What needs to be done: From the records that follow, return exactly the lines beginning at the one that contains "none -> brown brick J1 level 2" and ending at the one that contains "yellow tile F8:G8", pictures left out.

Data:
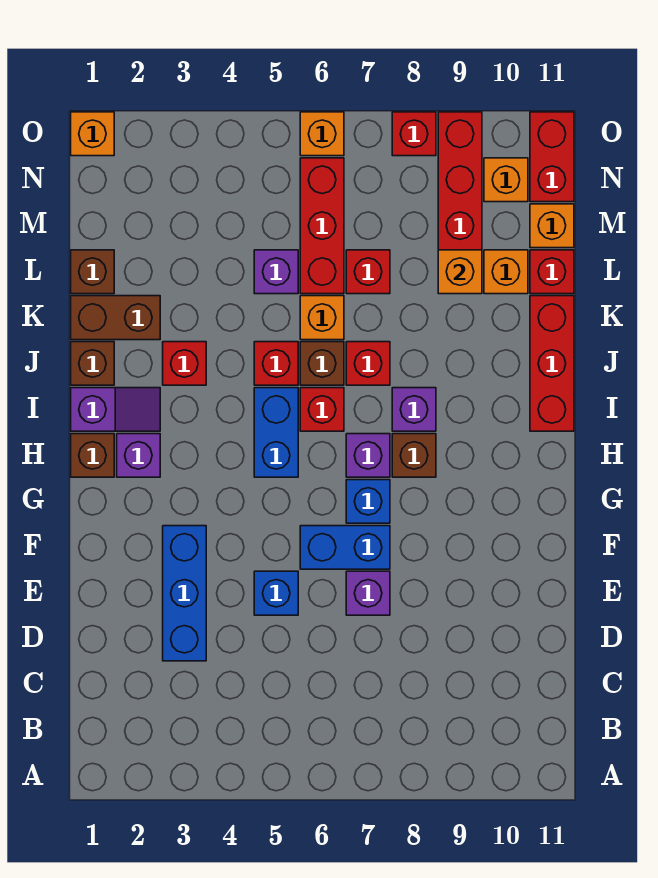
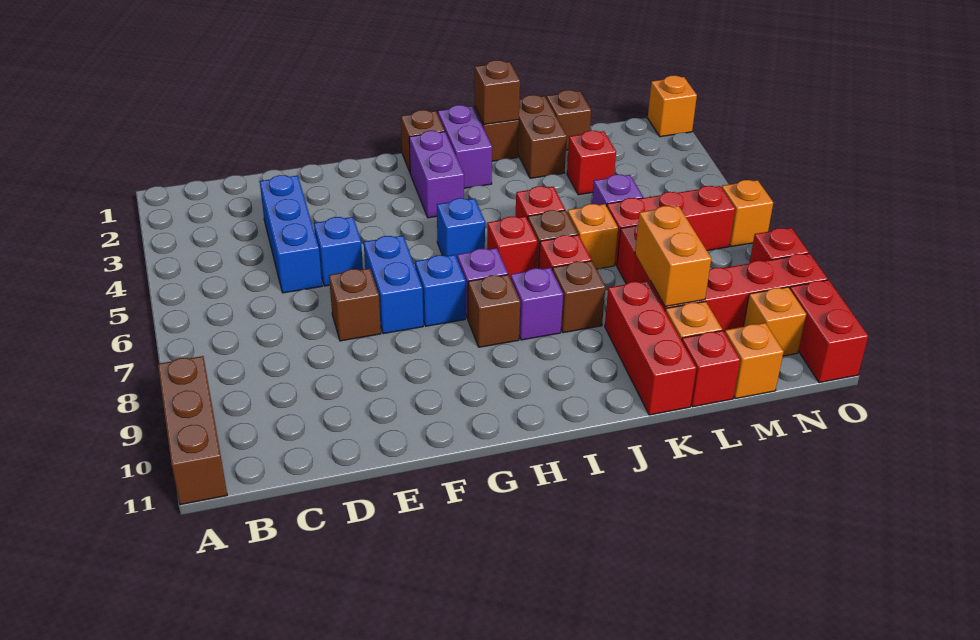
none -> brown brick A9:A11 level 1
blue brick D3:F3 level 1 -> blue brick D3:D5 level 1
purple brick E7 level 1 -> brown brick E7 level 1
purple brick H2 level 1 -> purple brick H2:H3 level 1
blue brick H5:I5 level 1 -> blue brick H5 level 1
purple slope I1:I2 level 1 top 1 -> purple brick I1:I2 level 1
red brick I11:K11 level 1 -> red brick K9:K11 level 1
none -> brown brick J1 level 2
red brick J3 level 1 -> red brick L3 level 1
none -> brown brick J8 level 1
orange brick L9 level 2 -> orange brick L8:L9 level 2
red brick N11:O11 level 1 -> red brick O10:O11 level 1

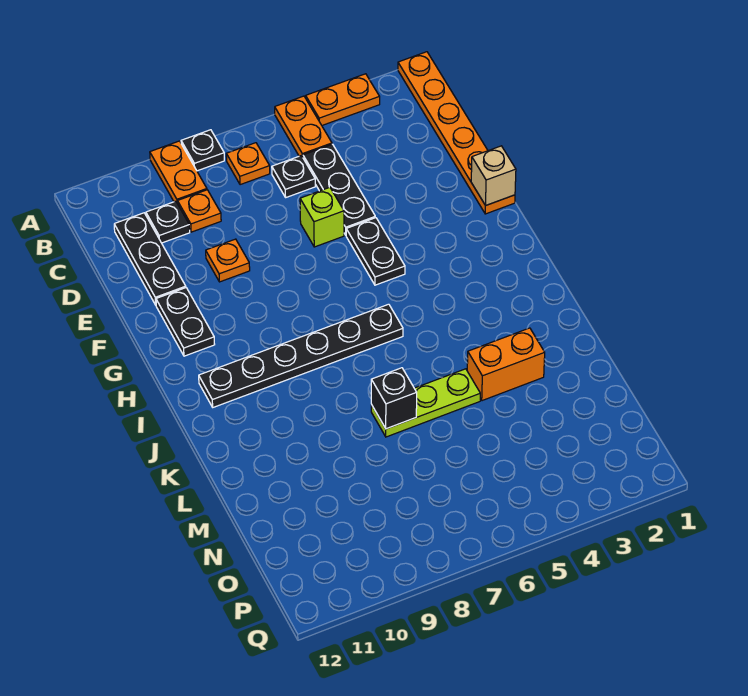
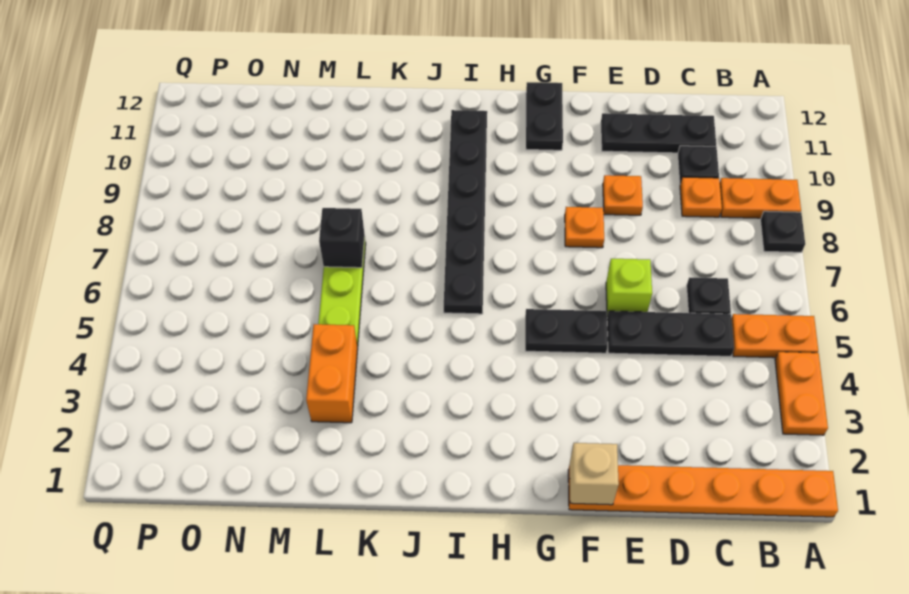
orange plate B7 level 1 -> orange plate F8 level 1
black plate F11:G11 level 1 -> black plate G11:G12 level 1

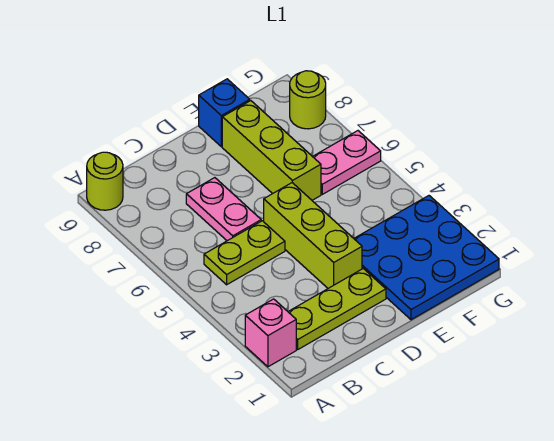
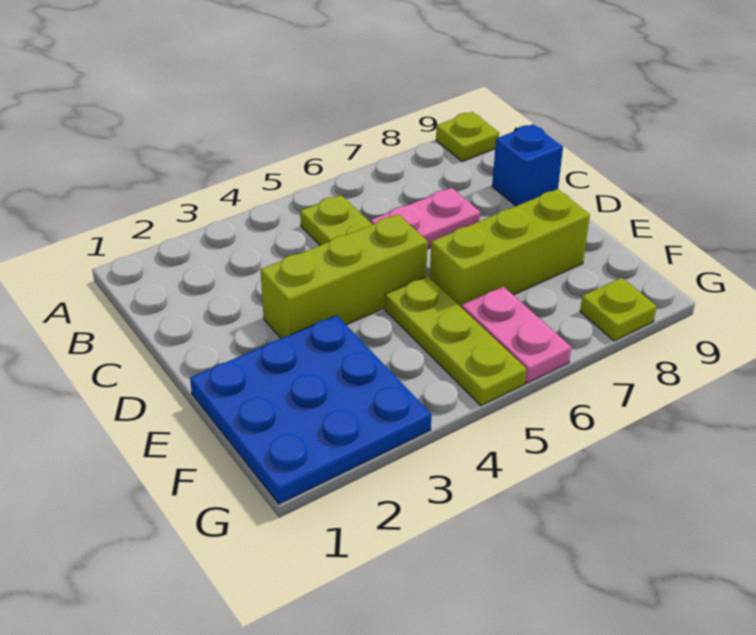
pink brick A2 level 1 -> none
lime round brick A9 level 1 -> lime plate A9 level 1
lime plate B2:D2 level 1 -> lime plate E5:G5 level 1
blue brick E9 level 1 -> blue brick C9 level 1
lime round brick G8 level 1 -> lime plate G8 level 1

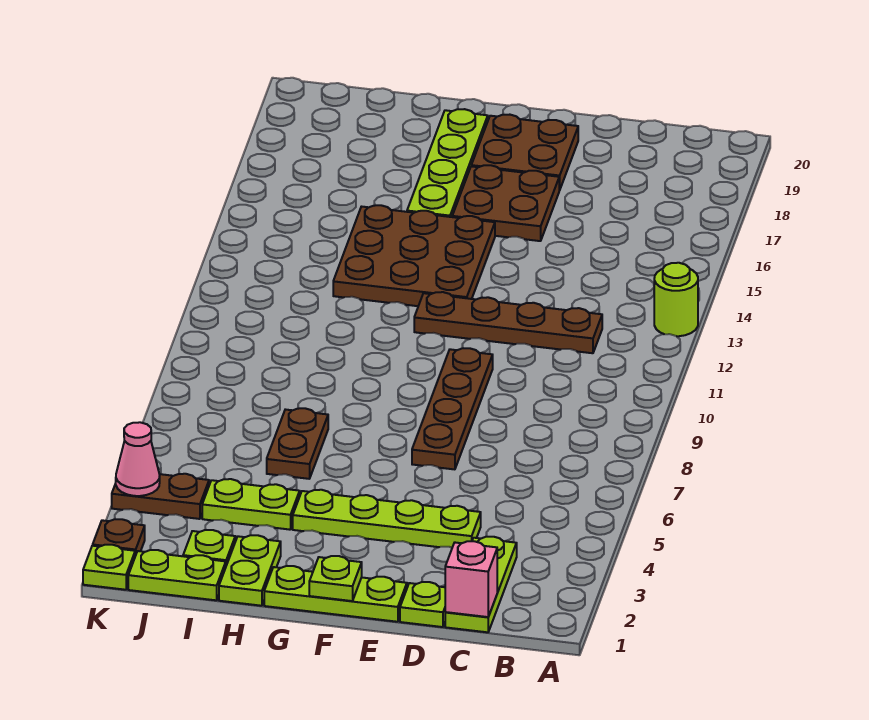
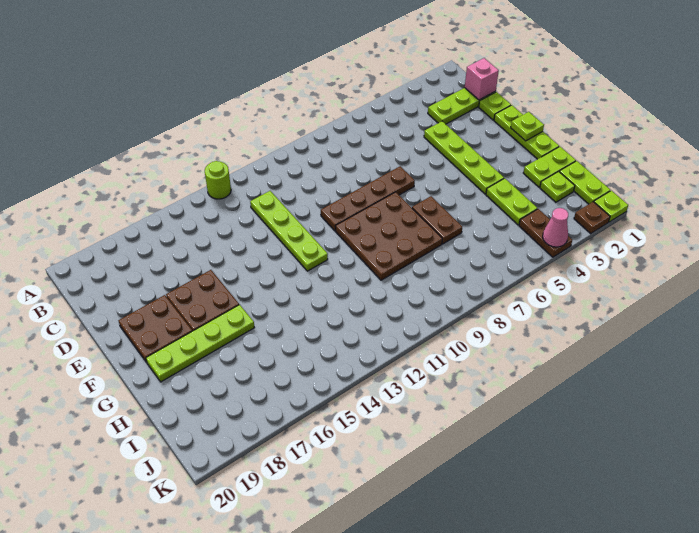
brown plate C12:F12 level 1 -> lime plate C12:F12 level 1
brown plate F13:H15 level 1 -> brown plate F8:H10 level 1
brown plate H6:H7 level 1 -> brown plate G7:H7 level 1

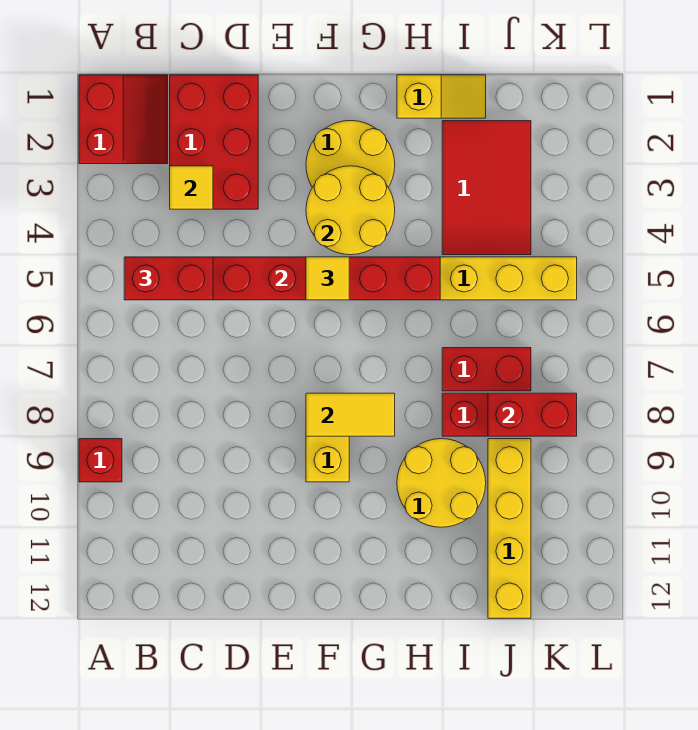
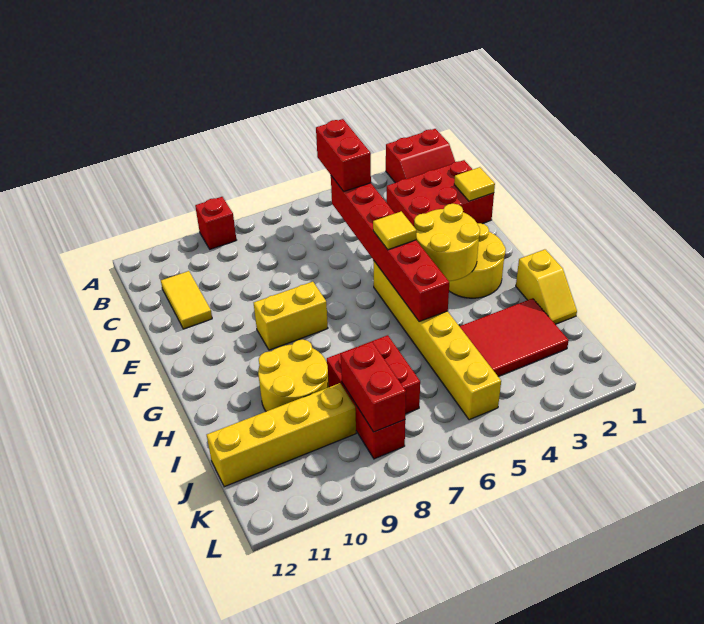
yellow tile C3 level 2 -> yellow tile D1 level 2
yellow tile F8:G8 level 2 -> yellow tile C11:D11 level 1

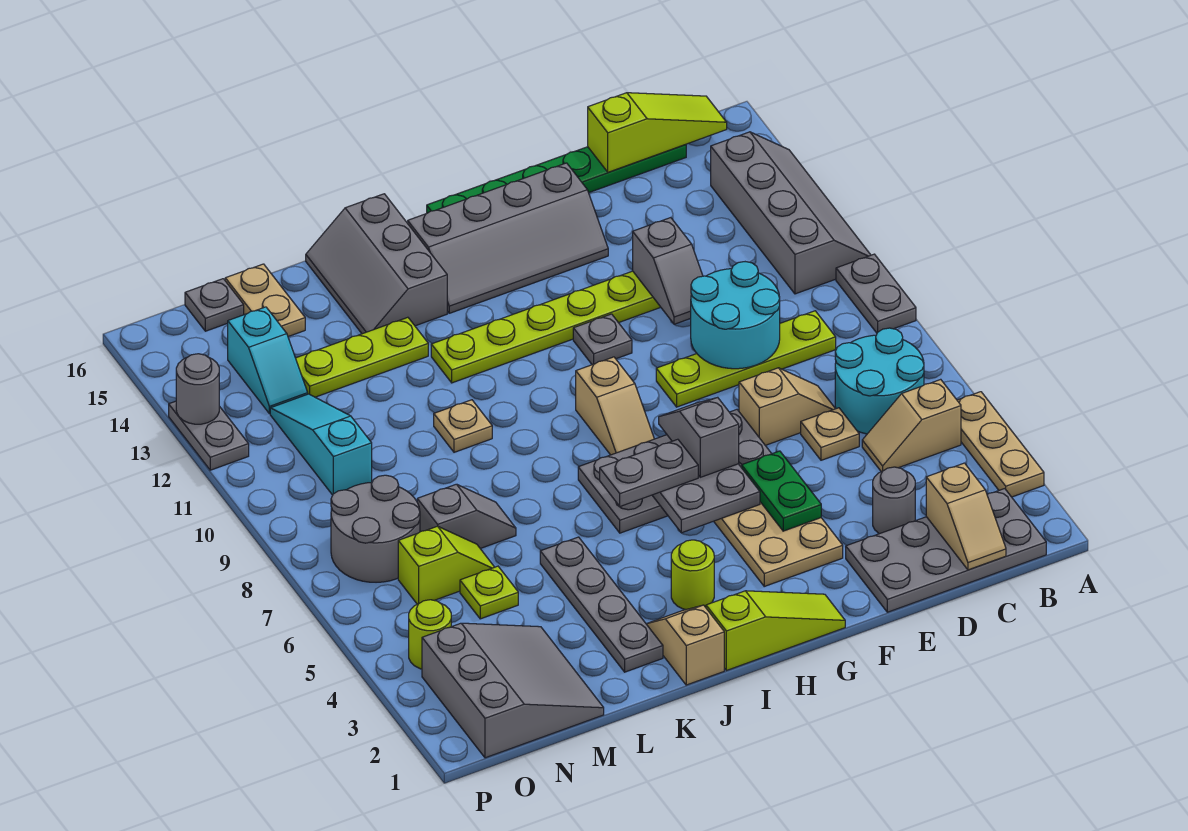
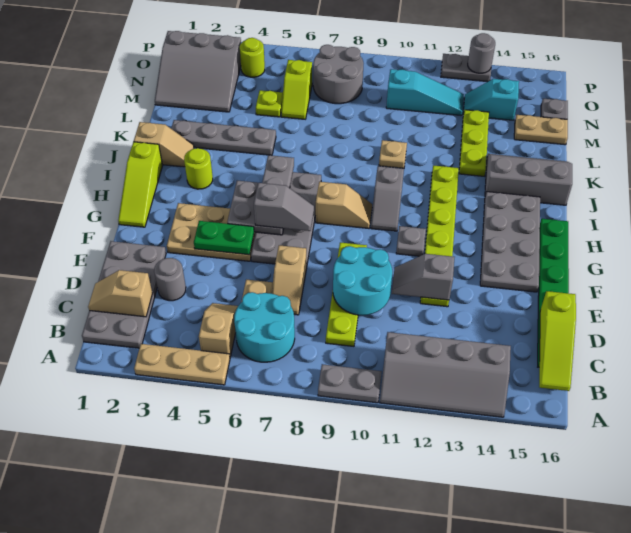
grey slope F14:I15 level 1 top 15 -> grey plate F14:I15 level 1
tan slope H8:H9 level 1 top 9 -> tan slope H8:H9 level 1 top 8
grey slope L7:M7 level 1 top M -> grey slope H10:I10 level 1 top I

Exercise response:
none -> brown brick J1 level 2
red brick J3 level 1 -> red brick L3 level 1
none -> brown brick J8 level 1
orange brick L9 level 2 -> orange brick L8:L9 level 2
red brick N11:O11 level 1 -> red brick O10:O11 level 1

orange plate B7 level 1 -> orange plate F8 level 1
black plate F11:G11 level 1 -> black plate G11:G12 level 1

pink brick A2 level 1 -> none
lime round brick A9 level 1 -> lime plate A9 level 1
lime plate B2:D2 level 1 -> lime plate E5:G5 level 1
blue brick E9 level 1 -> blue brick C9 level 1
lime round brick G8 level 1 -> lime plate G8 level 1

brown plate C12:F12 level 1 -> lime plate C12:F12 level 1
brown plate F13:H15 level 1 -> brown plate F8:H10 level 1
brown plate H6:H7 level 1 -> brown plate G7:H7 level 1

yellow tile C3 level 2 -> yellow tile D1 level 2
yellow tile F8:G8 level 2 -> yellow tile C11:D11 level 1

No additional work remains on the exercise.